----- Supplied records -----

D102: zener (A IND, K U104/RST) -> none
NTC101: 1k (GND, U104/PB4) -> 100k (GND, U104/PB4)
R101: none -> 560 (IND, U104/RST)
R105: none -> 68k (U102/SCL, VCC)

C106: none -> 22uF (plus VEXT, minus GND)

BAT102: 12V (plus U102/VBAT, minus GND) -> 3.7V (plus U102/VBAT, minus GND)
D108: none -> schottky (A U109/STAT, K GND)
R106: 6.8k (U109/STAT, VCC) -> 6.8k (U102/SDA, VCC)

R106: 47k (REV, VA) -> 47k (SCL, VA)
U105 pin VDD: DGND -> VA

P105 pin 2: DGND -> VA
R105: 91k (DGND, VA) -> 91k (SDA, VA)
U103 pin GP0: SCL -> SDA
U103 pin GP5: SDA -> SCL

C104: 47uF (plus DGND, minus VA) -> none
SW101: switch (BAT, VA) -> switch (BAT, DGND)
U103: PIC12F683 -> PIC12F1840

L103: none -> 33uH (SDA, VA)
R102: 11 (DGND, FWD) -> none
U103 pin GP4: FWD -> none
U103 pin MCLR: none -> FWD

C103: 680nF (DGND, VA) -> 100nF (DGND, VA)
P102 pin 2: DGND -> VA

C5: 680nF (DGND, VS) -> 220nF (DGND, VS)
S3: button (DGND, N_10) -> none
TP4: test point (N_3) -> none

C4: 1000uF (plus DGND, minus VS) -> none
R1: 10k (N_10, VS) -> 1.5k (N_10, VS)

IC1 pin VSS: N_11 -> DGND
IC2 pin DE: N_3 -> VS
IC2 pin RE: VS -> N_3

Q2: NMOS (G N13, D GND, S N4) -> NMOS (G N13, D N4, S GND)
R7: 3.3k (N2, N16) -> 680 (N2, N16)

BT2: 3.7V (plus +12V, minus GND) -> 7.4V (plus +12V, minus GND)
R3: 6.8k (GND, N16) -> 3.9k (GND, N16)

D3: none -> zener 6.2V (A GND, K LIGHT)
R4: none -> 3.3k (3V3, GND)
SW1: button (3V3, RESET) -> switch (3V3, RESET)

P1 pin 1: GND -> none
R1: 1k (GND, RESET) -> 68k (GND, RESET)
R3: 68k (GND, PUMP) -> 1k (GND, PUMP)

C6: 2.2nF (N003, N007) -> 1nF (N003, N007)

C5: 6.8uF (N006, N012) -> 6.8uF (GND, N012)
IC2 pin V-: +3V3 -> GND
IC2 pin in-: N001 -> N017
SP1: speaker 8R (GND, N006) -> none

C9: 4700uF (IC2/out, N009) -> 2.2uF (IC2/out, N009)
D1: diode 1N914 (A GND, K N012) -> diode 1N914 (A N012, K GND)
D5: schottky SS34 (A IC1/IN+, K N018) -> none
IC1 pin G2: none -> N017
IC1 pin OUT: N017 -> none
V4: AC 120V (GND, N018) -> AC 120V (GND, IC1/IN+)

-----

• **Instructions to follow**:
The answer must be a verbatim transcription of the entries above, from the first line through the line that contains "C5: 680nF (DGND, VS) -> 220nF (DGND, VS)", and nothing more.

• **Written answer**:
D102: zener (A IND, K U104/RST) -> none
NTC101: 1k (GND, U104/PB4) -> 100k (GND, U104/PB4)
R101: none -> 560 (IND, U104/RST)
R105: none -> 68k (U102/SCL, VCC)

C106: none -> 22uF (plus VEXT, minus GND)

BAT102: 12V (plus U102/VBAT, minus GND) -> 3.7V (plus U102/VBAT, minus GND)
D108: none -> schottky (A U109/STAT, K GND)
R106: 6.8k (U109/STAT, VCC) -> 6.8k (U102/SDA, VCC)

R106: 47k (REV, VA) -> 47k (SCL, VA)
U105 pin VDD: DGND -> VA

P105 pin 2: DGND -> VA
R105: 91k (DGND, VA) -> 91k (SDA, VA)
U103 pin GP0: SCL -> SDA
U103 pin GP5: SDA -> SCL

C104: 47uF (plus DGND, minus VA) -> none
SW101: switch (BAT, VA) -> switch (BAT, DGND)
U103: PIC12F683 -> PIC12F1840

L103: none -> 33uH (SDA, VA)
R102: 11 (DGND, FWD) -> none
U103 pin GP4: FWD -> none
U103 pin MCLR: none -> FWD

C103: 680nF (DGND, VA) -> 100nF (DGND, VA)
P102 pin 2: DGND -> VA

C5: 680nF (DGND, VS) -> 220nF (DGND, VS)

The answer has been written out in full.